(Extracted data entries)
= = = = = = =
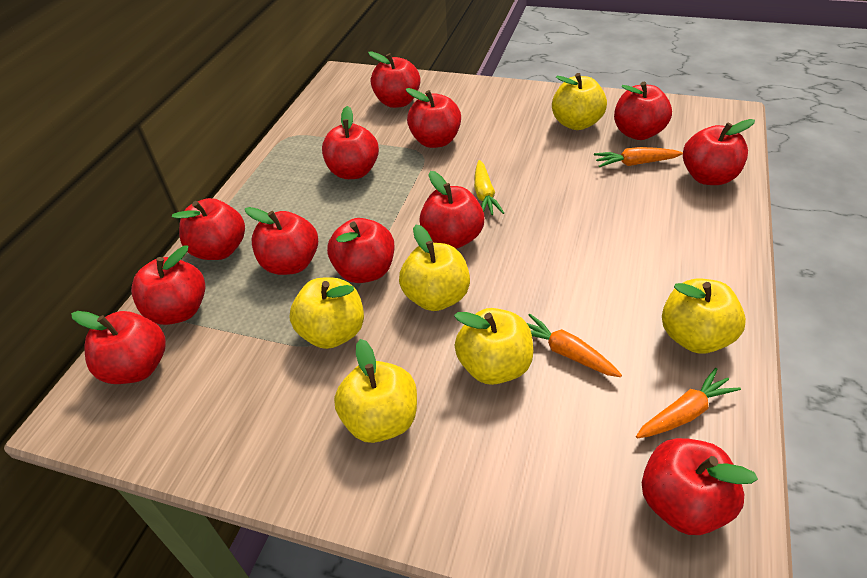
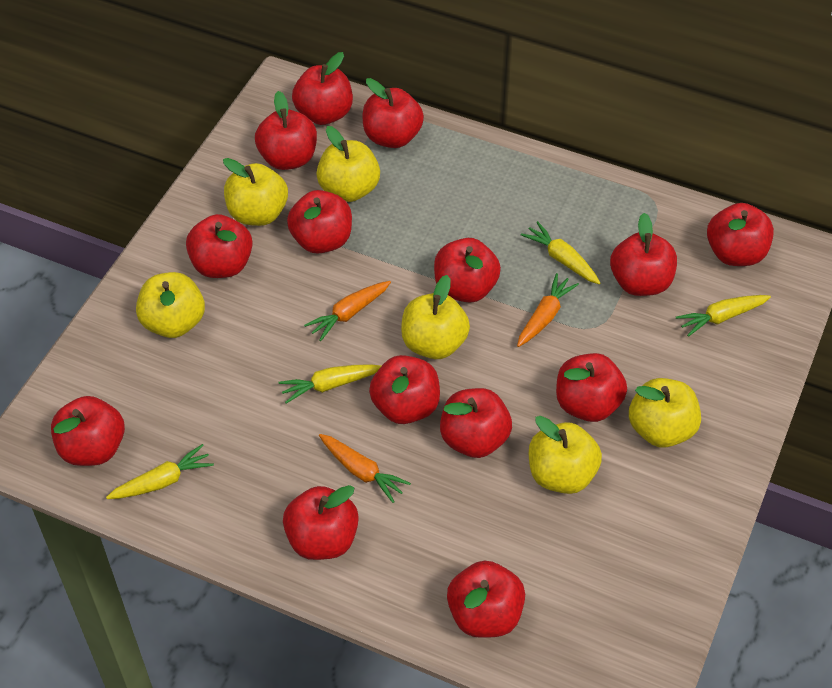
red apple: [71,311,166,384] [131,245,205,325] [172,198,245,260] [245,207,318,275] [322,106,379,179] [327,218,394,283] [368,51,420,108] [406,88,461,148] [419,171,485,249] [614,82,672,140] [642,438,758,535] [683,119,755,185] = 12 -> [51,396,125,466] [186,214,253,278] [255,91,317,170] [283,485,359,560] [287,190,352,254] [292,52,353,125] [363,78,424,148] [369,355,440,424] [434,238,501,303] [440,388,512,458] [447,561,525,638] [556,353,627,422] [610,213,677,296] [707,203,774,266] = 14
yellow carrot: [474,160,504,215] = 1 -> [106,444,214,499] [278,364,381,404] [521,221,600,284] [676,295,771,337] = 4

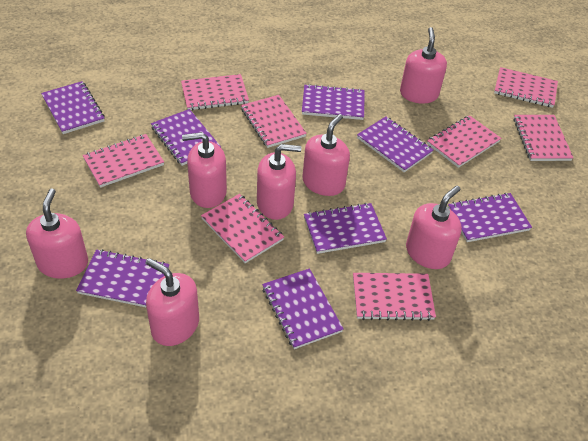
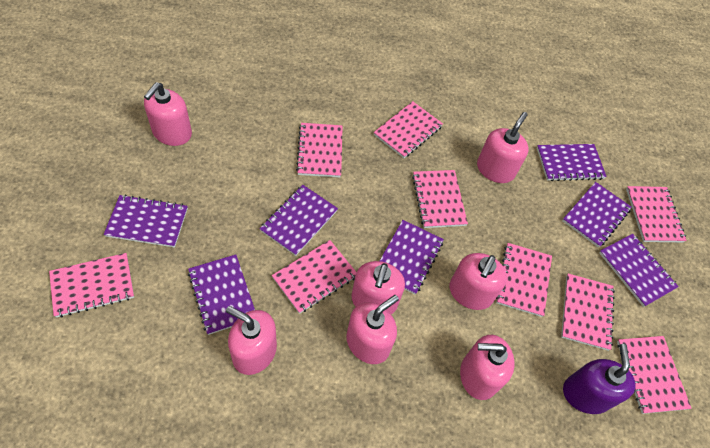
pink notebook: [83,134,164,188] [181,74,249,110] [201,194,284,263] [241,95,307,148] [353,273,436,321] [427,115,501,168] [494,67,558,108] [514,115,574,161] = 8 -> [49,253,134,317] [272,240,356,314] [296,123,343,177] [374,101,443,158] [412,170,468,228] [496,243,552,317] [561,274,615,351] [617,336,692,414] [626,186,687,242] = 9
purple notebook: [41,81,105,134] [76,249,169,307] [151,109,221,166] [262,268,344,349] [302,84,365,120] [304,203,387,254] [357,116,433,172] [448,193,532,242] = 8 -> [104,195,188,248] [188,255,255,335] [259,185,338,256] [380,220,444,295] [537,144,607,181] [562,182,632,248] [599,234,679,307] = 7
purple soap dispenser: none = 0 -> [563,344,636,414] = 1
= = = = = = =
Every line from the one that contains "yellow carrot: [474,160,504,215]" through the end of the records above is to be reproduced exactly; no picture goes in the copy.

*Exercise response*:
yellow carrot: [474,160,504,215] = 1 -> [106,444,214,499] [278,364,381,404] [521,221,600,284] [676,295,771,337] = 4

pink notebook: [83,134,164,188] [181,74,249,110] [201,194,284,263] [241,95,307,148] [353,273,436,321] [427,115,501,168] [494,67,558,108] [514,115,574,161] = 8 -> [49,253,134,317] [272,240,356,314] [296,123,343,177] [374,101,443,158] [412,170,468,228] [496,243,552,317] [561,274,615,351] [617,336,692,414] [626,186,687,242] = 9
purple notebook: [41,81,105,134] [76,249,169,307] [151,109,221,166] [262,268,344,349] [302,84,365,120] [304,203,387,254] [357,116,433,172] [448,193,532,242] = 8 -> [104,195,188,248] [188,255,255,335] [259,185,338,256] [380,220,444,295] [537,144,607,181] [562,182,632,248] [599,234,679,307] = 7
purple soap dispenser: none = 0 -> [563,344,636,414] = 1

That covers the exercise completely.